Source information:
Content starts

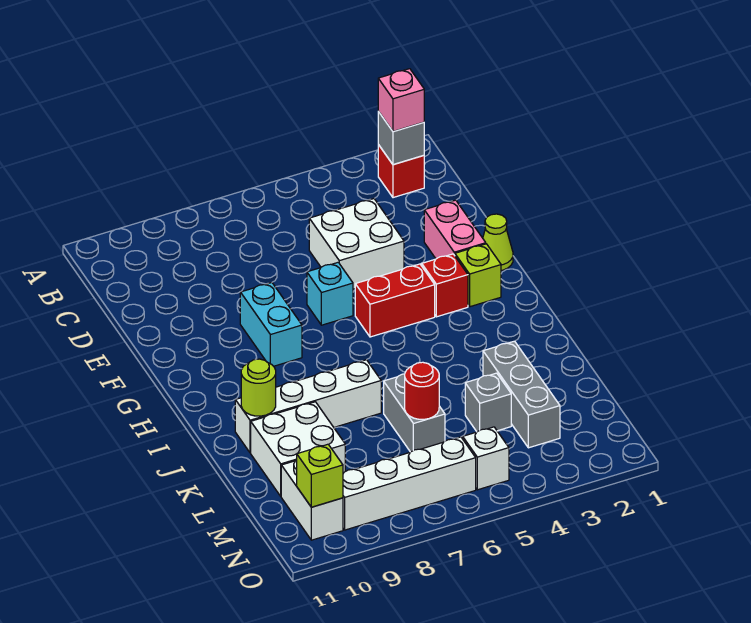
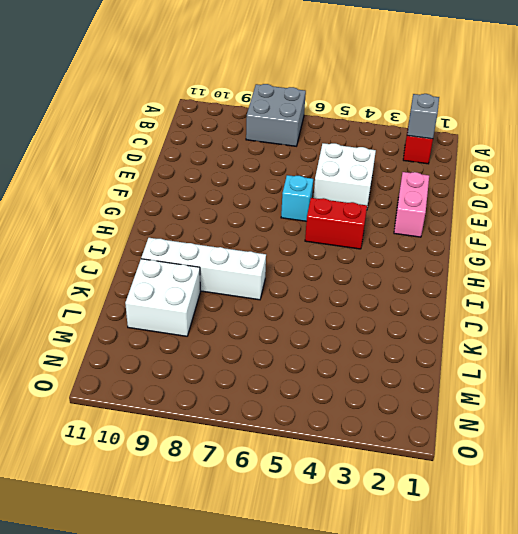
grey brick A7:B8 level 1 -> none
none -> lime cone F1 level 1
none -> cyan brick F8:G8 level 1
none -> lime brick G2 level 1

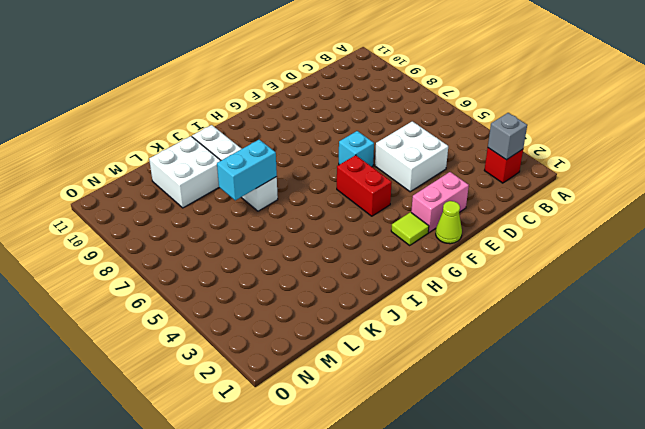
lime tile G2 level 1 -> lime brick G2 level 1
cyan brick J7:K7 level 2 -> cyan brick F8:G8 level 1
none -> red brick G3 level 1
none -> grey brick K3:M3 level 1
none -> grey brick K6:L6 level 1

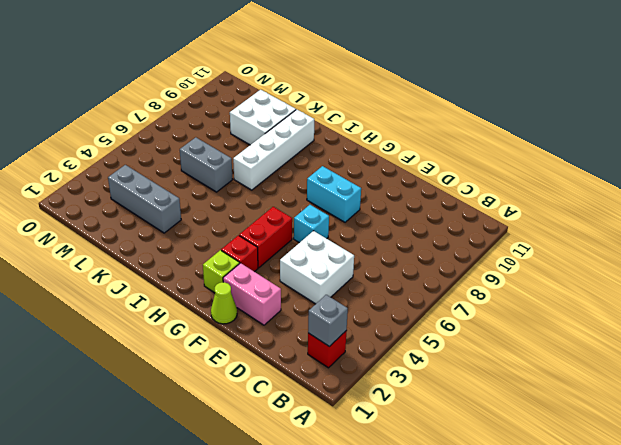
none -> grey brick L4 level 1
none -> white brick M10:N10 level 1
none -> white brick N5 level 1

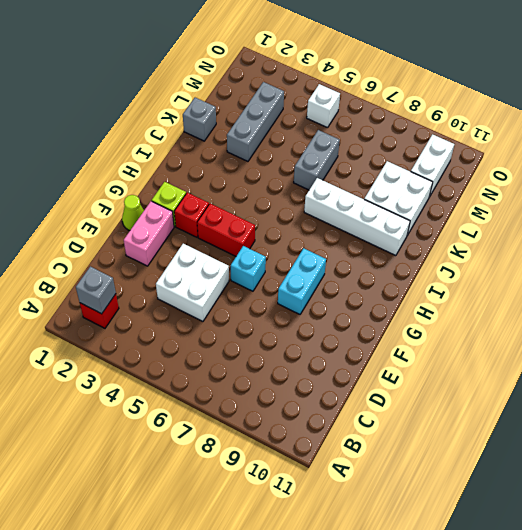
grey brick K1 level 1 -> grey brick L4 level 1
none -> white brick N6:N9 level 1
none -> lime round brick J10 level 2
none -> red round brick L6 level 2

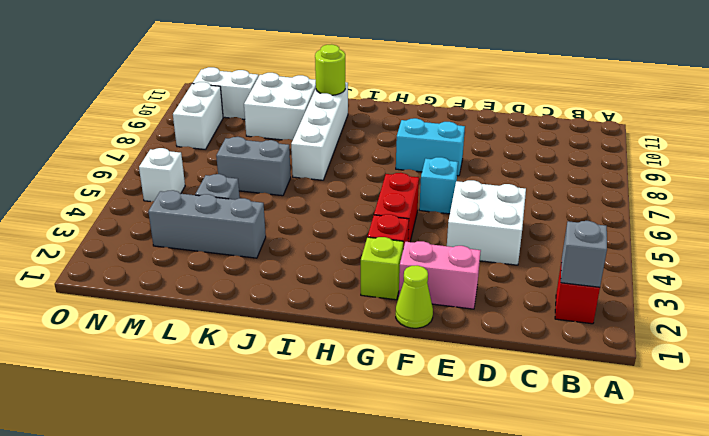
white brick N8:N9 level 1 -> white brick N6:N9 level 1
none -> red round brick L6 level 2
none -> lime brick N10 level 2
none -> pink brick B2 level 3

Content ends

Problem to work on:
If a line falls between the one containing "none -> cyan brick F8:G8 level 1" and the last line of the records above, inclusive, restate it exactly; leave out the pictures and everything else.

Solution:
none -> cyan brick F8:G8 level 1
none -> lime brick G2 level 1

lime tile G2 level 1 -> lime brick G2 level 1
cyan brick J7:K7 level 2 -> cyan brick F8:G8 level 1
none -> red brick G3 level 1
none -> grey brick K3:M3 level 1
none -> grey brick K6:L6 level 1

none -> grey brick L4 level 1
none -> white brick M10:N10 level 1
none -> white brick N5 level 1

grey brick K1 level 1 -> grey brick L4 level 1
none -> white brick N6:N9 level 1
none -> lime round brick J10 level 2
none -> red round brick L6 level 2

white brick N8:N9 level 1 -> white brick N6:N9 level 1
none -> red round brick L6 level 2
none -> lime brick N10 level 2
none -> pink brick B2 level 3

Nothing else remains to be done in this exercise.